== Difference listings ==
--
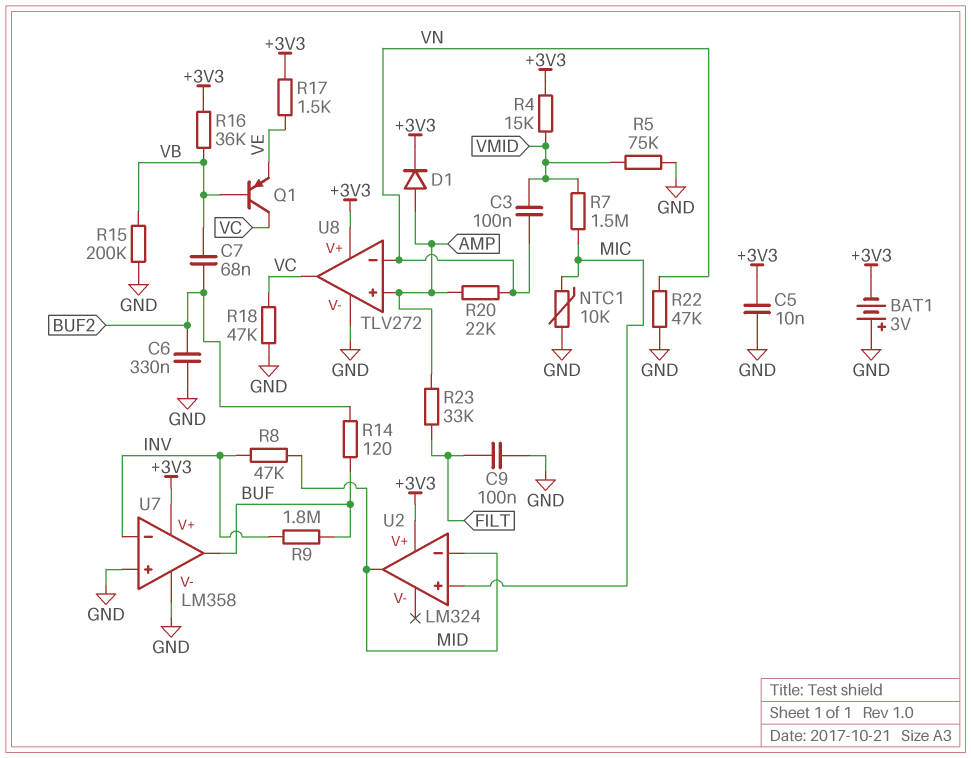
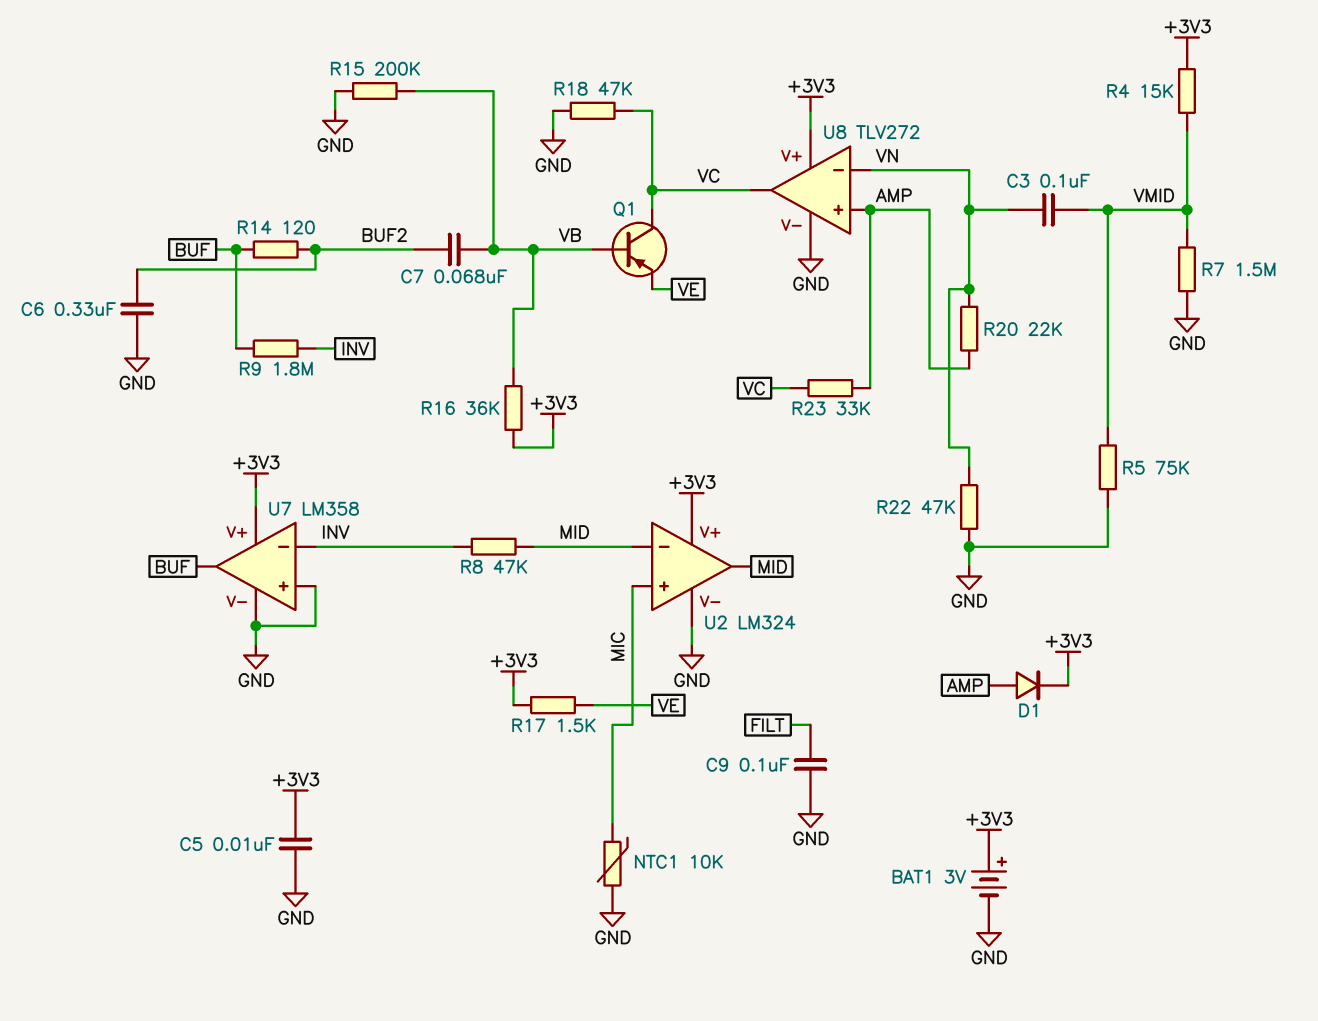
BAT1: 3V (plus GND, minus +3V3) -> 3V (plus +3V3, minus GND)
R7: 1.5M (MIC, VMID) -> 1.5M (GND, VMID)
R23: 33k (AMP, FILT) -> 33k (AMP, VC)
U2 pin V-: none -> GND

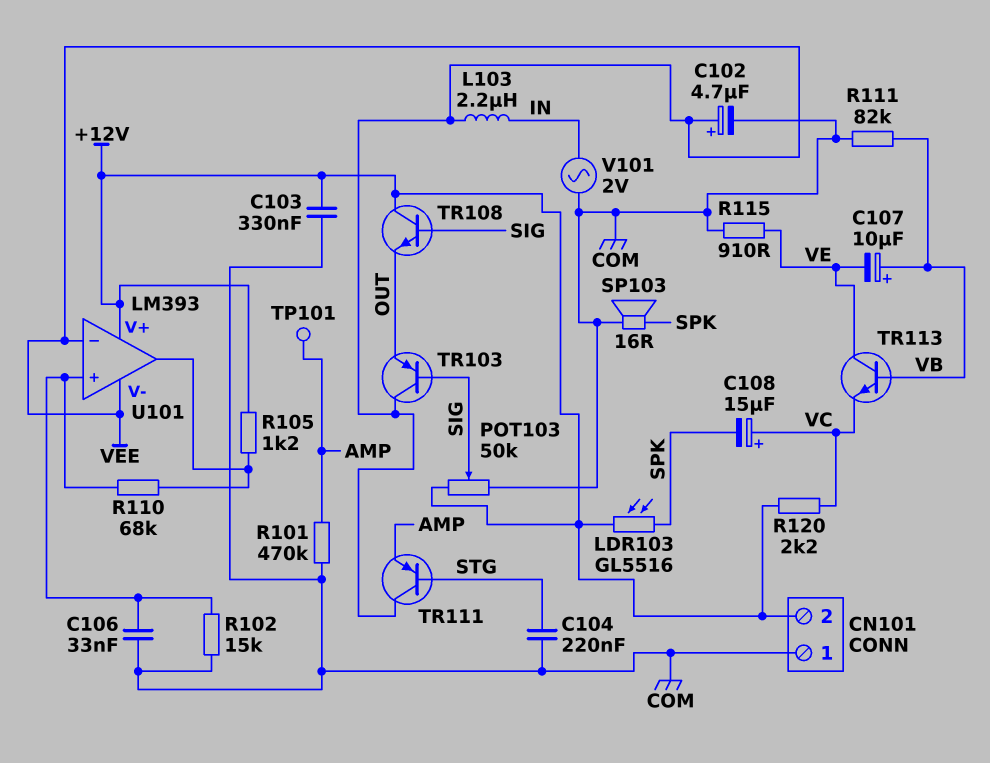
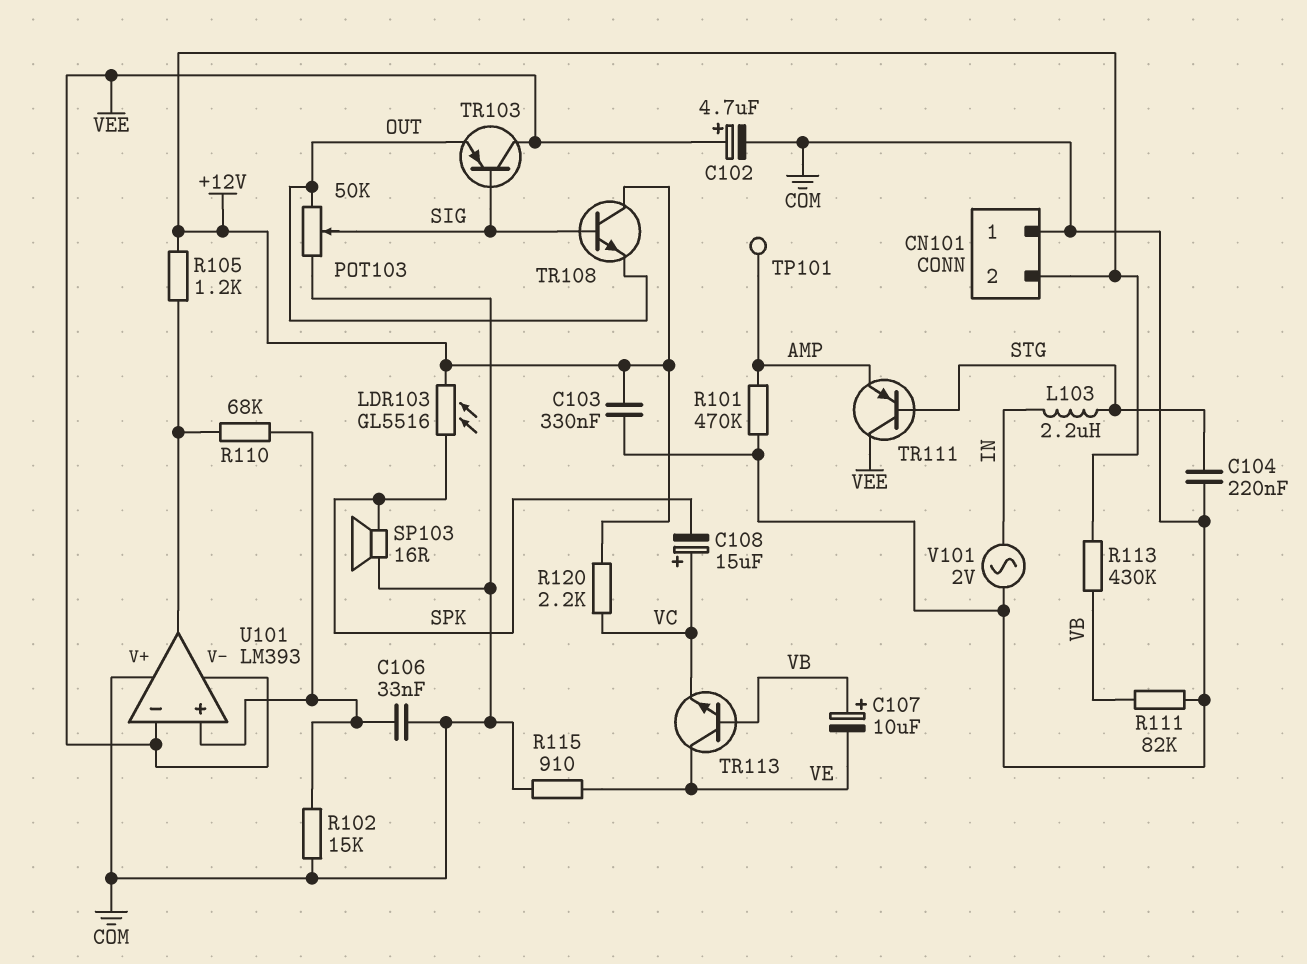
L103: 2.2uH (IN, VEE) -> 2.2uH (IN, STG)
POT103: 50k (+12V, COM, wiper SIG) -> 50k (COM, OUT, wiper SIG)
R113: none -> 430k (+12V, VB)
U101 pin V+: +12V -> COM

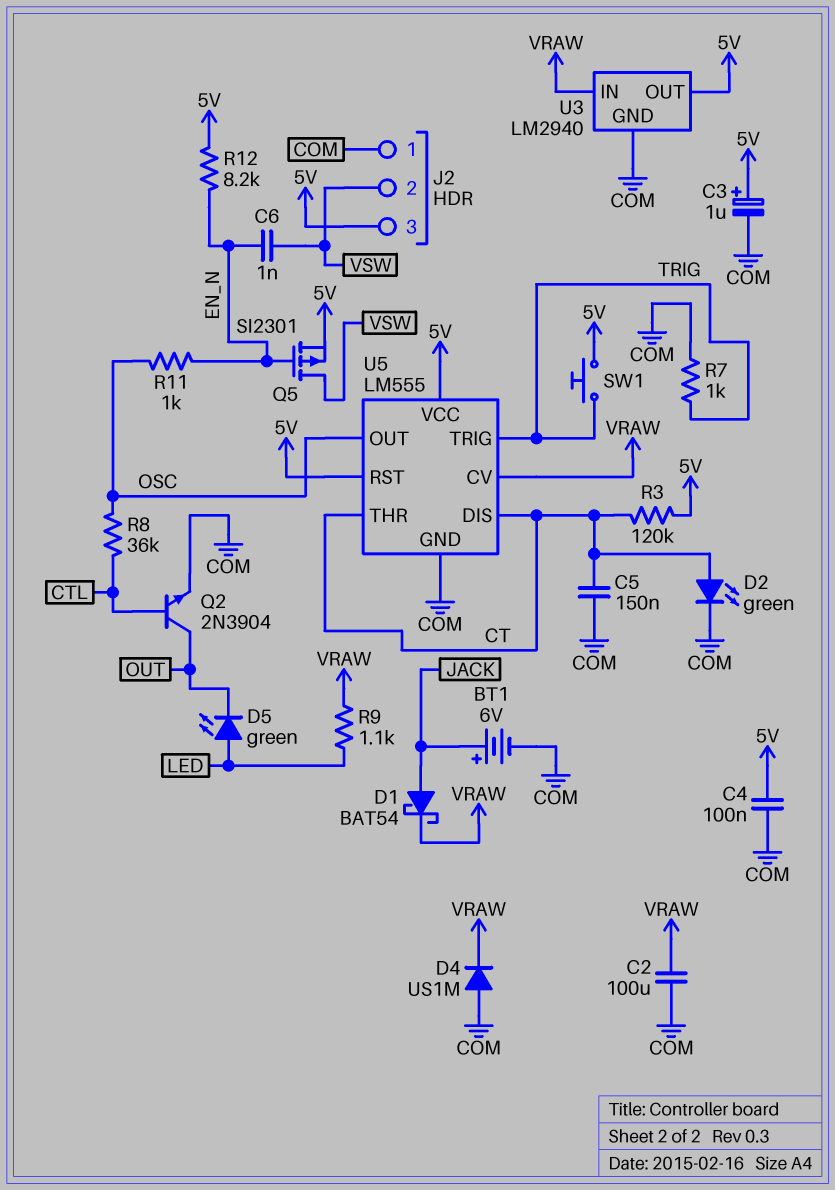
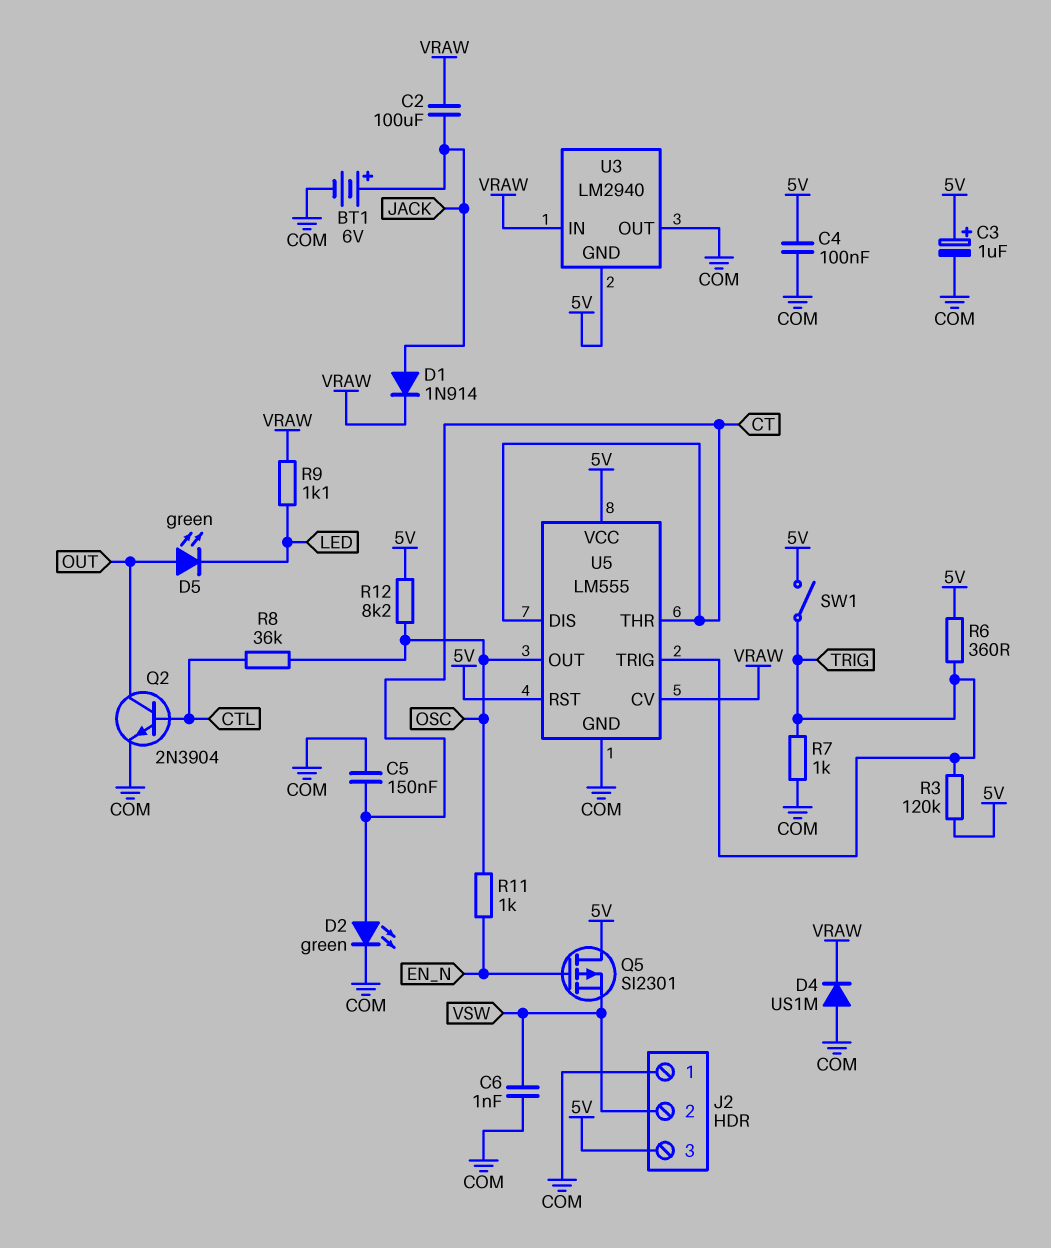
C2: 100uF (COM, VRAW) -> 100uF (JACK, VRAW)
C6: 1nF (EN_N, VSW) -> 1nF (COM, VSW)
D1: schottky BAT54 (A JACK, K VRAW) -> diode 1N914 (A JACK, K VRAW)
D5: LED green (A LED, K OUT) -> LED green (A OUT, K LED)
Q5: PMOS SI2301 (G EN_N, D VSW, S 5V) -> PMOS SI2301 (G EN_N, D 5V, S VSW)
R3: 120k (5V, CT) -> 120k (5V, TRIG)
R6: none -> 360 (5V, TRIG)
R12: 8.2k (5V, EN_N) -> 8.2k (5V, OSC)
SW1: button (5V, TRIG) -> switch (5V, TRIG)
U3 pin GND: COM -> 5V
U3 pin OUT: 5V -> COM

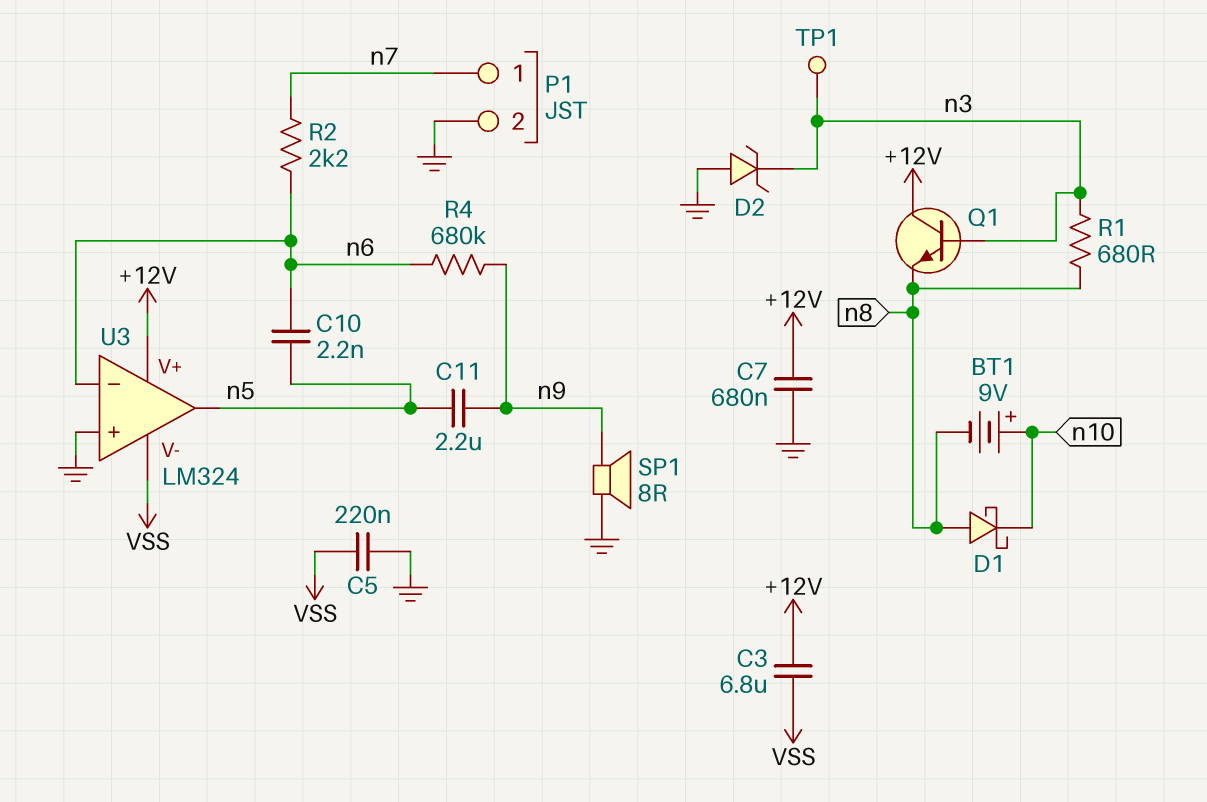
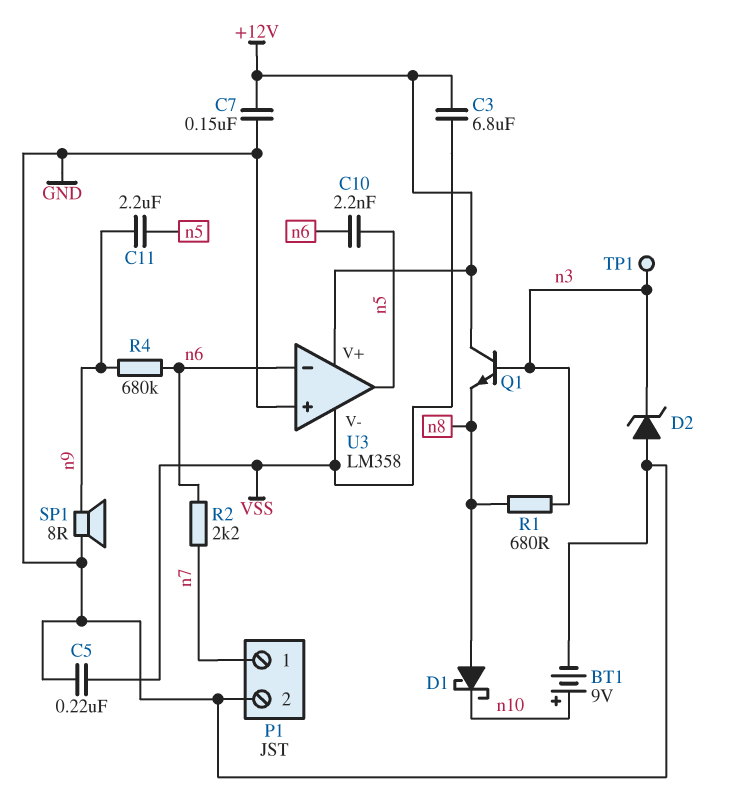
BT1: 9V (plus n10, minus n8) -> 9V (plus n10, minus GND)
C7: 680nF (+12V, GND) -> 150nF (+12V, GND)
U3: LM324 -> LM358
--
== WHAT TO PRODUCE ==
Please make an exact copy of the lines above from the line with "Q5: PMOS SI2301" through the line with "U3 pin OUT: 5V -> COM", both ends included.

== ANSWER SPACE ==
Q5: PMOS SI2301 (G EN_N, D VSW, S 5V) -> PMOS SI2301 (G EN_N, D 5V, S VSW)
R3: 120k (5V, CT) -> 120k (5V, TRIG)
R6: none -> 360 (5V, TRIG)
R12: 8.2k (5V, EN_N) -> 8.2k (5V, OSC)
SW1: button (5V, TRIG) -> switch (5V, TRIG)
U3 pin GND: COM -> 5V
U3 pin OUT: 5V -> COM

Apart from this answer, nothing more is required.